What is needed is an exact repeat of the entries, with no pictures in it.

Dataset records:
-=-=-=-=-
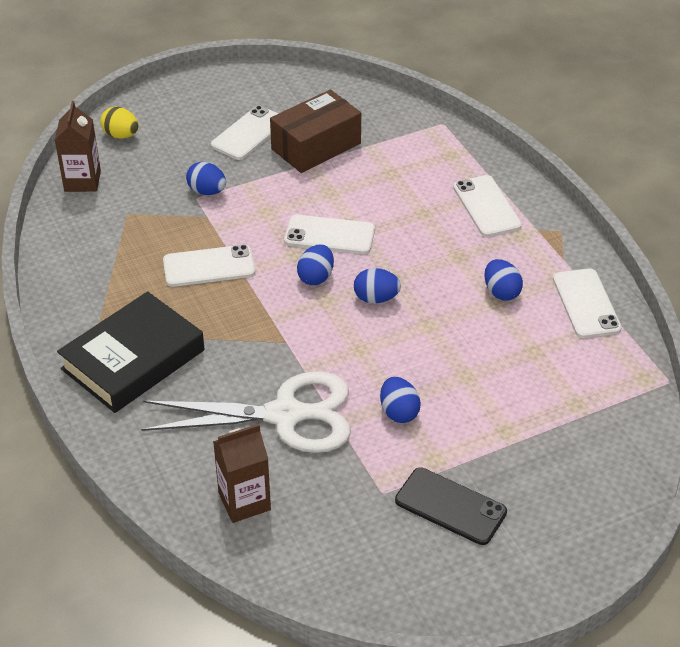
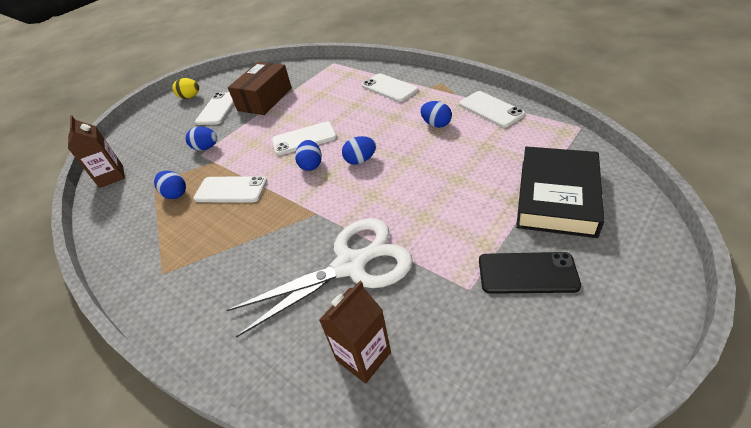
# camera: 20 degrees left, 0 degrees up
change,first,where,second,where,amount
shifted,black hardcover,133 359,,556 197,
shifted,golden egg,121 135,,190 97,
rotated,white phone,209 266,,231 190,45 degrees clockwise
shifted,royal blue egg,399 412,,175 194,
-=-=-=-=-
▸ TASK ANSWER
# camera: 20 degrees left, 0 degrees up
change,first,where,second,where,amount
shifted,black hardcover,133 359,,556 197,
shifted,golden egg,121 135,,190 97,
rotated,white phone,209 266,,231 190,45 degrees clockwise
shifted,royal blue egg,399 412,,175 194,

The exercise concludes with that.